-- RAW DATA follows --

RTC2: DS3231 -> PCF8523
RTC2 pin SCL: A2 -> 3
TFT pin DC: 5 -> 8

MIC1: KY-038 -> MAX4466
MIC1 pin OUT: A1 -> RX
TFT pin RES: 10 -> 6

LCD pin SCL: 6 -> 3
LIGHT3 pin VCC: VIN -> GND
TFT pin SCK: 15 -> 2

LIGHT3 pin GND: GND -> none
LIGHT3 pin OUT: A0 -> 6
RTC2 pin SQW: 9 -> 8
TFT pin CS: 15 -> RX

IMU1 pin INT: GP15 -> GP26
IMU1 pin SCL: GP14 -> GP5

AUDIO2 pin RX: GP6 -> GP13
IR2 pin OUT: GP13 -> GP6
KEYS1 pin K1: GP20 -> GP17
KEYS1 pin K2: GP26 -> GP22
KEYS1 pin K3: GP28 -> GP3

-- RAW DATA concluded --

*PROBLEM TO SOLVE*
Output the data exactly, from the first line through the line that holds "TFT pin CS: 15 -> RX", so that no later line appears.

*WRITTEN SOLUTION*
RTC2: DS3231 -> PCF8523
RTC2 pin SCL: A2 -> 3
TFT pin DC: 5 -> 8

MIC1: KY-038 -> MAX4466
MIC1 pin OUT: A1 -> RX
TFT pin RES: 10 -> 6

LCD pin SCL: 6 -> 3
LIGHT3 pin VCC: VIN -> GND
TFT pin SCK: 15 -> 2

LIGHT3 pin GND: GND -> none
LIGHT3 pin OUT: A0 -> 6
RTC2 pin SQW: 9 -> 8
TFT pin CS: 15 -> RX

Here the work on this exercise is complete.